§ Task
Would you copy the records exactly, leaving the pictures out?
* * * * * * * * *
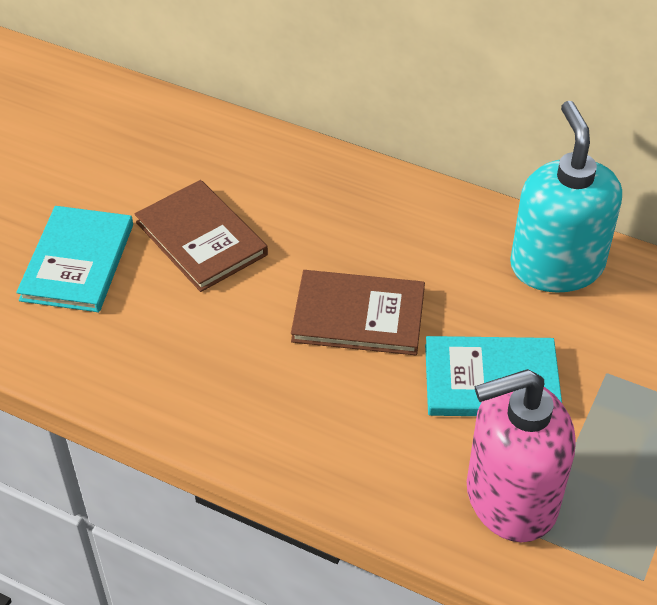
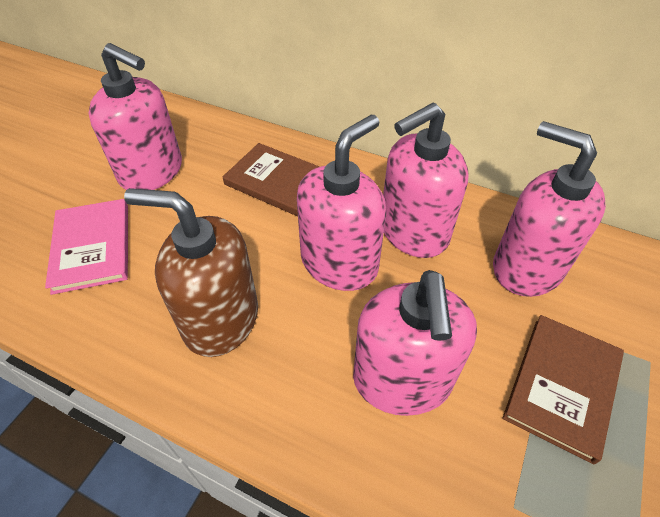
brown soap dispenser: 0 -> 1
pink book: 0 -> 1
pink soap dispenser: 1 -> 5
turquoise book: 2 -> 0
turquoise soap dispenser: 1 -> 0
* * * * * * * * *
§ Result of the task
brown soap dispenser: 0 -> 1
pink book: 0 -> 1
pink soap dispenser: 1 -> 5
turquoise book: 2 -> 0
turquoise soap dispenser: 1 -> 0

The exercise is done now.